**TASK DETAILS:** Turn the records below into a numbered list with one line per item, leaving out the blank lines and the pictures.

**EXERCISE INPUT:**
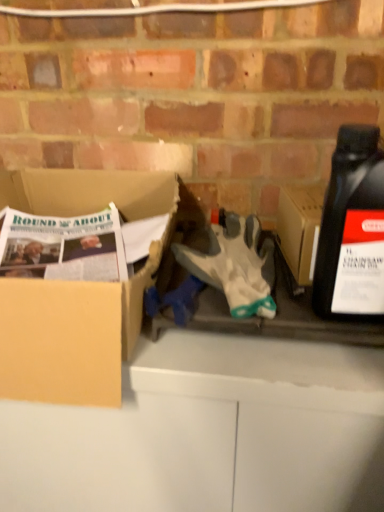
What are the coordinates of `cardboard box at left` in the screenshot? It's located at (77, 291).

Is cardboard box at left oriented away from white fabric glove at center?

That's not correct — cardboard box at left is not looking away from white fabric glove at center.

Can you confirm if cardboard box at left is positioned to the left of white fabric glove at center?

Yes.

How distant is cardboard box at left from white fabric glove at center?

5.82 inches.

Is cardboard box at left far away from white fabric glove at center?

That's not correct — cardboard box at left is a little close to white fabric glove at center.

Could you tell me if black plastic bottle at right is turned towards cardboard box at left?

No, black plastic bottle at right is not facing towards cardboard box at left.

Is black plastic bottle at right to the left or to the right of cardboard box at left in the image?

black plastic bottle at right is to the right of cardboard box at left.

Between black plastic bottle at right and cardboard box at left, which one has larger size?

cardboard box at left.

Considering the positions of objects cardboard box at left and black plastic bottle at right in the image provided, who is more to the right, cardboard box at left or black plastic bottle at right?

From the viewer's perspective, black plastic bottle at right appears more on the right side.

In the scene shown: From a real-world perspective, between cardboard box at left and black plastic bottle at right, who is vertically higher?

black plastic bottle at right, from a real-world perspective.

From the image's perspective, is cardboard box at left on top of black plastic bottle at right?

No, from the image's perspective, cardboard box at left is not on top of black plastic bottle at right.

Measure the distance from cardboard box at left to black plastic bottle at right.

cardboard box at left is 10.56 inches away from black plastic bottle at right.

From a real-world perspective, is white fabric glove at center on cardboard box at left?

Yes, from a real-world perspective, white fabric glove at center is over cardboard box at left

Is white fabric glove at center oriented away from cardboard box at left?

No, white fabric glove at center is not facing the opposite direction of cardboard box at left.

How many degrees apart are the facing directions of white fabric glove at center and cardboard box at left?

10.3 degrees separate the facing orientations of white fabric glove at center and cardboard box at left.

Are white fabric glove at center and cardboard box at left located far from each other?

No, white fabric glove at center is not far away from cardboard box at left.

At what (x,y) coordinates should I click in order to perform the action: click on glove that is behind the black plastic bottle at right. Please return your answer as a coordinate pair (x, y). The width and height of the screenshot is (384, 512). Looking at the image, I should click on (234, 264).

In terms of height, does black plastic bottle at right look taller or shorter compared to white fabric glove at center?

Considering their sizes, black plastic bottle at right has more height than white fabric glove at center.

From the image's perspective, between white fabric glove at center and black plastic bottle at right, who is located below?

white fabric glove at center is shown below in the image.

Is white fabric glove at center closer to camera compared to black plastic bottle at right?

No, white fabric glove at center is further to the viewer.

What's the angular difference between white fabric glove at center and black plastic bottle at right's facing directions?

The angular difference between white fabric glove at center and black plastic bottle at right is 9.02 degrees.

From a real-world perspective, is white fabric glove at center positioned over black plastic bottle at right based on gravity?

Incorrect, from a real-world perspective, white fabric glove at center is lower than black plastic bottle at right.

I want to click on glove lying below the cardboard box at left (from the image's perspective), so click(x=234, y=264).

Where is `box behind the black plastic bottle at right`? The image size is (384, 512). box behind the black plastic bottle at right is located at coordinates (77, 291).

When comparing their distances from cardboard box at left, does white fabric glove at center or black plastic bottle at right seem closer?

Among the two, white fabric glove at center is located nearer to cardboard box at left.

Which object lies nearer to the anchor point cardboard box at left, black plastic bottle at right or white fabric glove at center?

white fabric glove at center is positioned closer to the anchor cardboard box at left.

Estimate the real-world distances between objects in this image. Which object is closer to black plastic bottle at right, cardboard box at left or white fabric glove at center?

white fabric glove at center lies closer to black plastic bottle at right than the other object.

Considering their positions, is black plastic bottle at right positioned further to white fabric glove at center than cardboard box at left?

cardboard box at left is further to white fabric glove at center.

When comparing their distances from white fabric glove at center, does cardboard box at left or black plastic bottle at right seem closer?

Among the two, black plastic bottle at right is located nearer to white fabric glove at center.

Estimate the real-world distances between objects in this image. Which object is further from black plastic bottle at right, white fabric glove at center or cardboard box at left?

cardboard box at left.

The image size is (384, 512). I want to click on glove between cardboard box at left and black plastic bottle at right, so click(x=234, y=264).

**OUTPUT OF THE TASK:**
1. What are the coordinates of `cardboard box at left` in the screenshot? It's located at (77, 291).
2. Is cardboard box at left oriented away from white fabric glove at center?
3. That's not correct — cardboard box at left is not looking away from white fabric glove at center.
4. Can you confirm if cardboard box at left is positioned to the left of white fabric glove at center?
5. Yes.
6. How distant is cardboard box at left from white fabric glove at center?
7. 5.82 inches.
8. Is cardboard box at left far away from white fabric glove at center?
9. That's not correct — cardboard box at left is a little close to white fabric glove at center.
10. Could you tell me if black plastic bottle at right is turned towards cardboard box at left?
11. No, black plastic bottle at right is not facing towards cardboard box at left.
12. Is black plastic bottle at right to the left or to the right of cardboard box at left in the image?
13. black plastic bottle at right is to the right of cardboard box at left.
14. Between black plastic bottle at right and cardboard box at left, which one has larger size?
15. cardboard box at left.
16. Considering the positions of objects cardboard box at left and black plastic bottle at right in the image provided, who is more to the right, cardboard box at left or black plastic bottle at right?
17. From the viewer's perspective, black plastic bottle at right appears more on the right side.
18. In the scene shown: From a real-world perspective, between cardboard box at left and black plastic bottle at right, who is vertically higher?
19. black plastic bottle at right, from a real-world perspective.
20. From the image's perspective, is cardboard box at left on top of black plastic bottle at right?
21. No, from the image's perspective, cardboard box at left is not on top of black plastic bottle at right.
22. Measure the distance from cardboard box at left to black plastic bottle at right.
23. cardboard box at left is 10.56 inches away from black plastic bottle at right.
24. From a real-world perspective, is white fabric glove at center on cardboard box at left?
25. Yes, from a real-world perspective, white fabric glove at center is over cardboard box at left
26. Is white fabric glove at center oriented away from cardboard box at left?
27. No, white fabric glove at center is not facing the opposite direction of cardboard box at left.
28. How many degrees apart are the facing directions of white fabric glove at center and cardboard box at left?
29. 10.3 degrees separate the facing orientations of white fabric glove at center and cardboard box at left.
30. Are white fabric glove at center and cardboard box at left located far from each other?
31. No, white fabric glove at center is not far away from cardboard box at left.
32. At what (x,y) coordinates should I click in order to perform the action: click on glove that is behind the black plastic bottle at right. Please return your answer as a coordinate pair (x, y). The width and height of the screenshot is (384, 512). Looking at the image, I should click on (234, 264).
33. In terms of height, does black plastic bottle at right look taller or shorter compared to white fabric glove at center?
34. Considering their sizes, black plastic bottle at right has more height than white fabric glove at center.
35. From the image's perspective, between white fabric glove at center and black plastic bottle at right, who is located below?
36. white fabric glove at center is shown below in the image.
37. Is white fabric glove at center closer to camera compared to black plastic bottle at right?
38. No, white fabric glove at center is further to the viewer.
39. What's the angular difference between white fabric glove at center and black plastic bottle at right's facing directions?
40. The angular difference between white fabric glove at center and black plastic bottle at right is 9.02 degrees.
41. From a real-world perspective, is white fabric glove at center positioned over black plastic bottle at right based on gravity?
42. Incorrect, from a real-world perspective, white fabric glove at center is lower than black plastic bottle at right.
43. I want to click on glove lying below the cardboard box at left (from the image's perspective), so click(x=234, y=264).
44. Where is `box behind the black plastic bottle at right`? The image size is (384, 512). box behind the black plastic bottle at right is located at coordinates (77, 291).
45. When comparing their distances from cardboard box at left, does white fabric glove at center or black plastic bottle at right seem closer?
46. Among the two, white fabric glove at center is located nearer to cardboard box at left.
47. Which object lies nearer to the anchor point cardboard box at left, black plastic bottle at right or white fabric glove at center?
48. white fabric glove at center is positioned closer to the anchor cardboard box at left.
49. Estimate the real-world distances between objects in this image. Which object is closer to black plastic bottle at right, cardboard box at left or white fabric glove at center?
50. white fabric glove at center lies closer to black plastic bottle at right than the other object.
51. Considering their positions, is black plastic bottle at right positioned further to white fabric glove at center than cardboard box at left?
52. cardboard box at left is further to white fabric glove at center.
53. When comparing their distances from white fabric glove at center, does cardboard box at left or black plastic bottle at right seem closer?
54. Among the two, black plastic bottle at right is located nearer to white fabric glove at center.
55. Estimate the real-world distances between objects in this image. Which object is further from black plastic bottle at right, white fabric glove at center or cardboard box at left?
56. cardboard box at left.
57. The image size is (384, 512). I want to click on glove between cardboard box at left and black plastic bottle at right, so click(x=234, y=264).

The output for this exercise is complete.